### Information provided ###

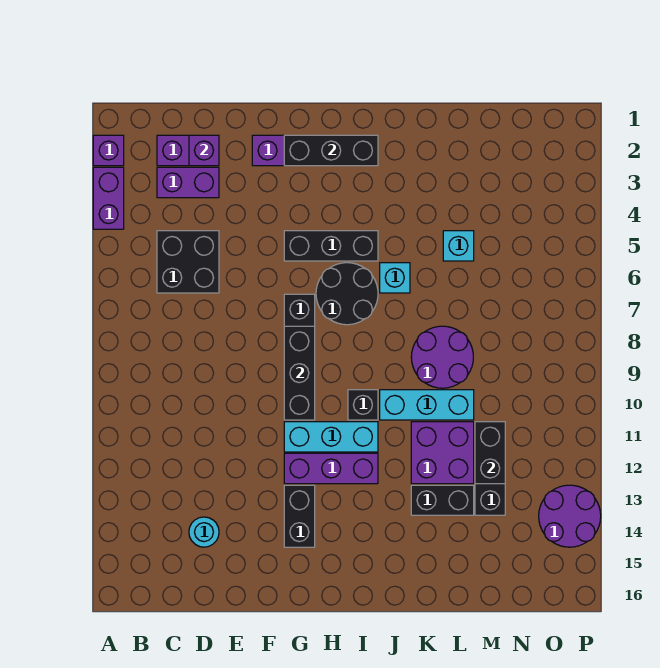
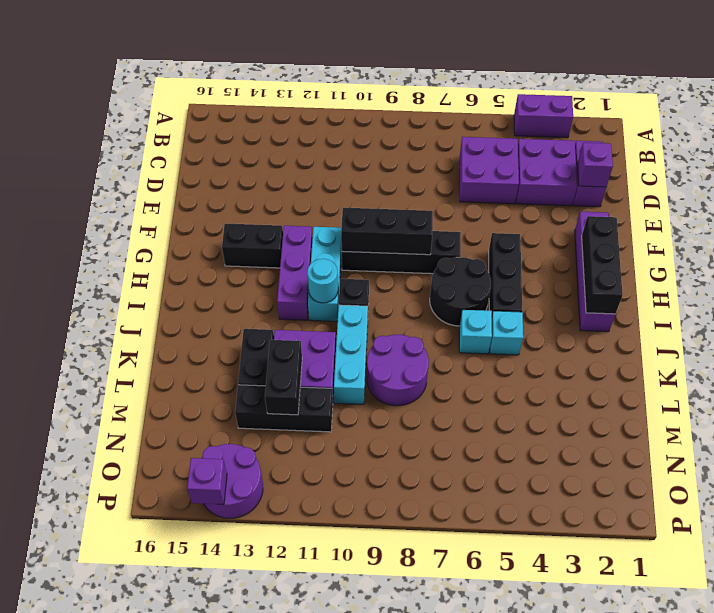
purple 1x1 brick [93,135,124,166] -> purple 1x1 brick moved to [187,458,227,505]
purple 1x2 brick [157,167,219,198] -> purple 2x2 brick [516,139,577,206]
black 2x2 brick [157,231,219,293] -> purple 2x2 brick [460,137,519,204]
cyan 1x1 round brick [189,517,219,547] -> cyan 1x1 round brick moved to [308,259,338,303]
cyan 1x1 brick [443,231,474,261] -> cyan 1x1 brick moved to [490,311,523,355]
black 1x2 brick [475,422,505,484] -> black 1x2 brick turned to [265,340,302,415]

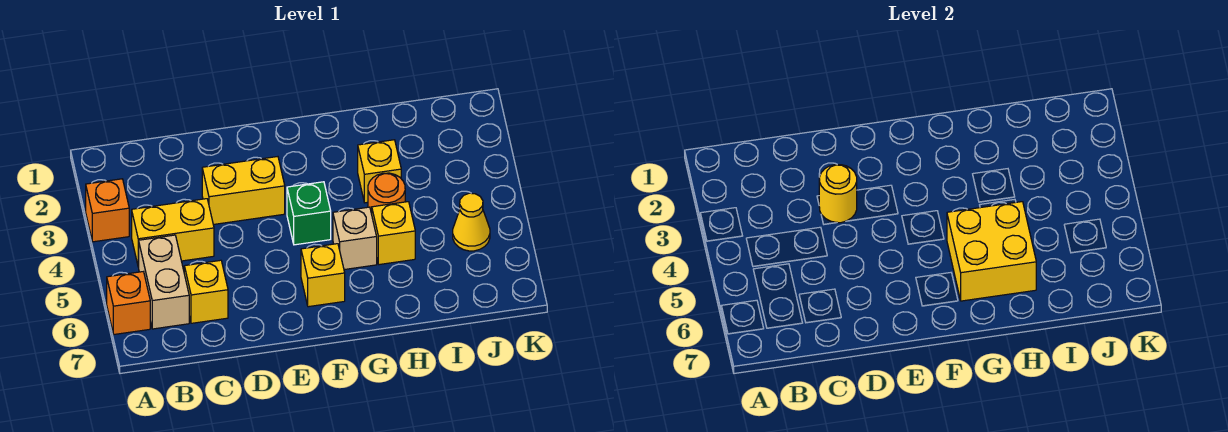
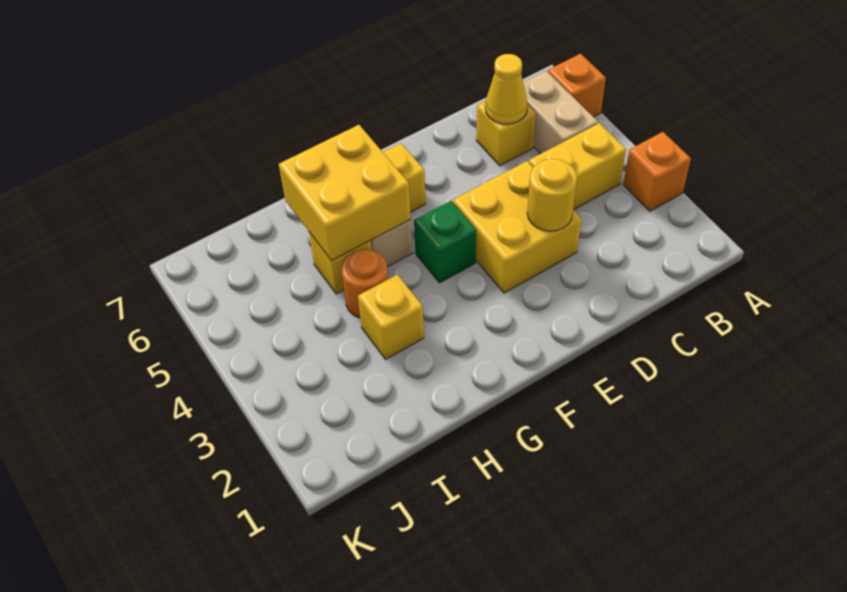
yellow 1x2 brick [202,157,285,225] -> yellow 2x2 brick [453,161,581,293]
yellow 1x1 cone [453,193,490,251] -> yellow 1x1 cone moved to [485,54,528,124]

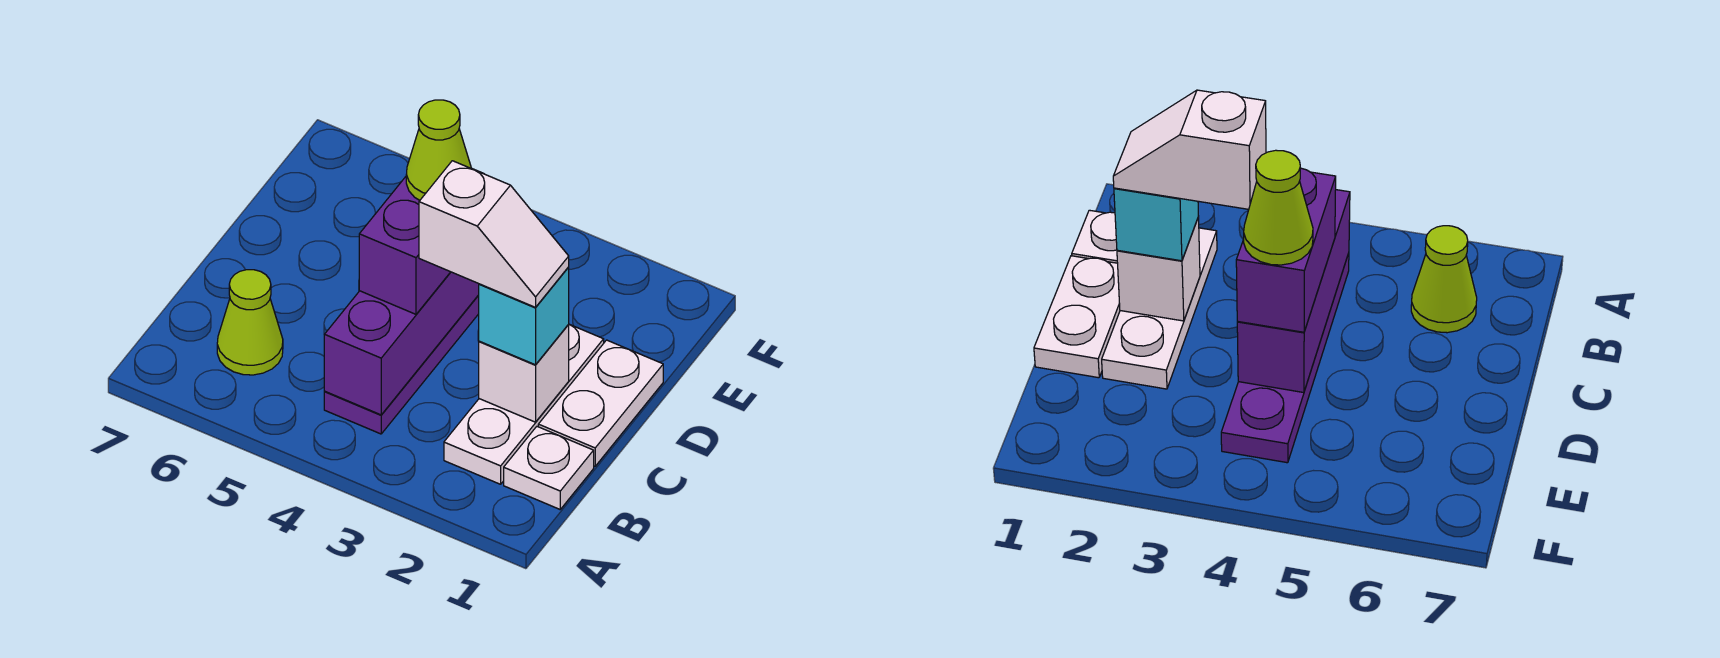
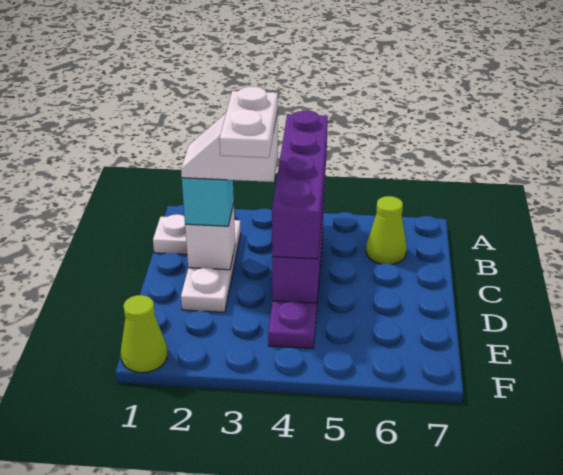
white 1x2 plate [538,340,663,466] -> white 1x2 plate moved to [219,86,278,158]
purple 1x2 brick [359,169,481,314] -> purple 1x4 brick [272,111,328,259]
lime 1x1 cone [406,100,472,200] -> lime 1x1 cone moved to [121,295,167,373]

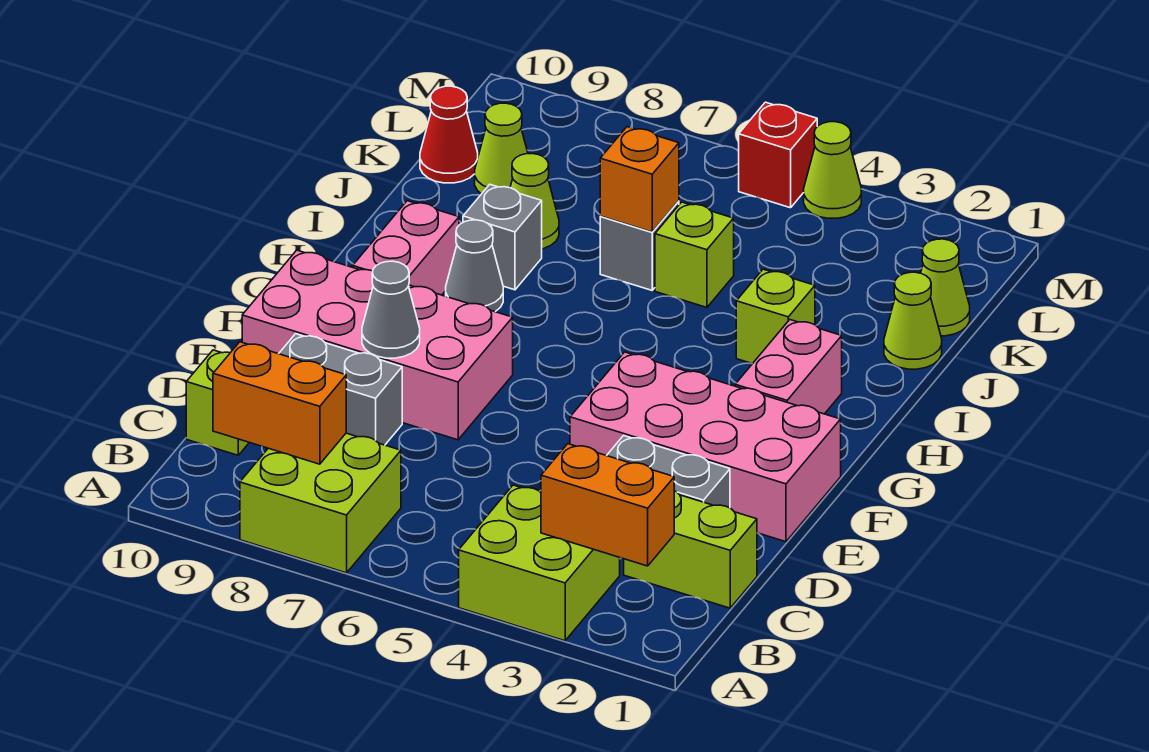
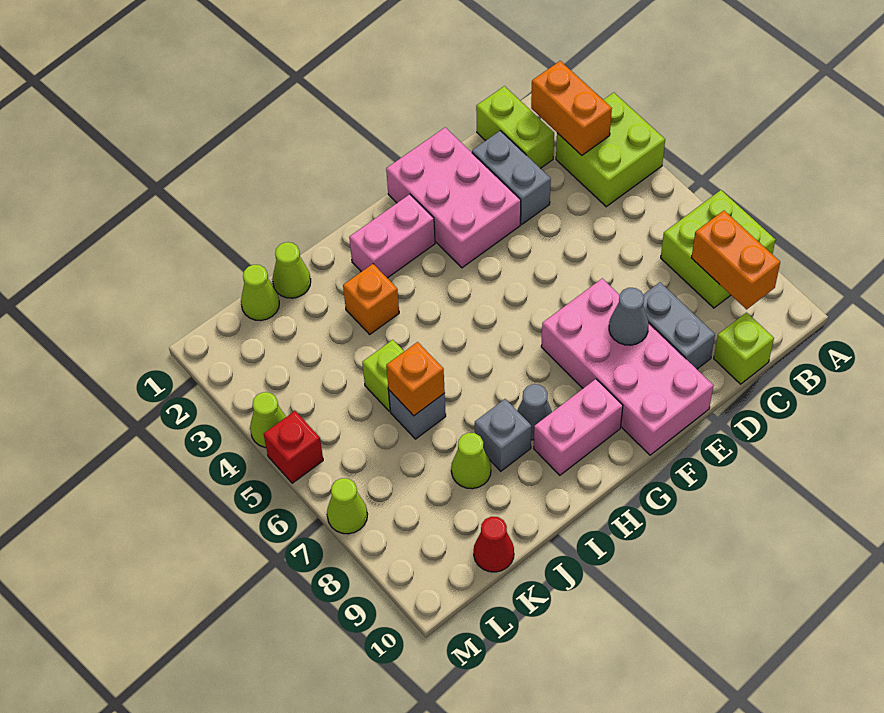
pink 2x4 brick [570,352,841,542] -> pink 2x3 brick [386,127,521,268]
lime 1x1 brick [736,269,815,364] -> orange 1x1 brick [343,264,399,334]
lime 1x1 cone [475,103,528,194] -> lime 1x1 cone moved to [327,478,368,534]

###

### Exercise description
Find "moved" in the preceding records. Copy each line that holds it.

### Answer
purple 1x1 brick [93,135,124,166] -> purple 1x1 brick moved to [187,458,227,505]
cyan 1x1 round brick [189,517,219,547] -> cyan 1x1 round brick moved to [308,259,338,303]
cyan 1x1 brick [443,231,474,261] -> cyan 1x1 brick moved to [490,311,523,355]
yellow 1x1 cone [453,193,490,251] -> yellow 1x1 cone moved to [485,54,528,124]
white 1x2 plate [538,340,663,466] -> white 1x2 plate moved to [219,86,278,158]
lime 1x1 cone [406,100,472,200] -> lime 1x1 cone moved to [121,295,167,373]
lime 1x1 cone [475,103,528,194] -> lime 1x1 cone moved to [327,478,368,534]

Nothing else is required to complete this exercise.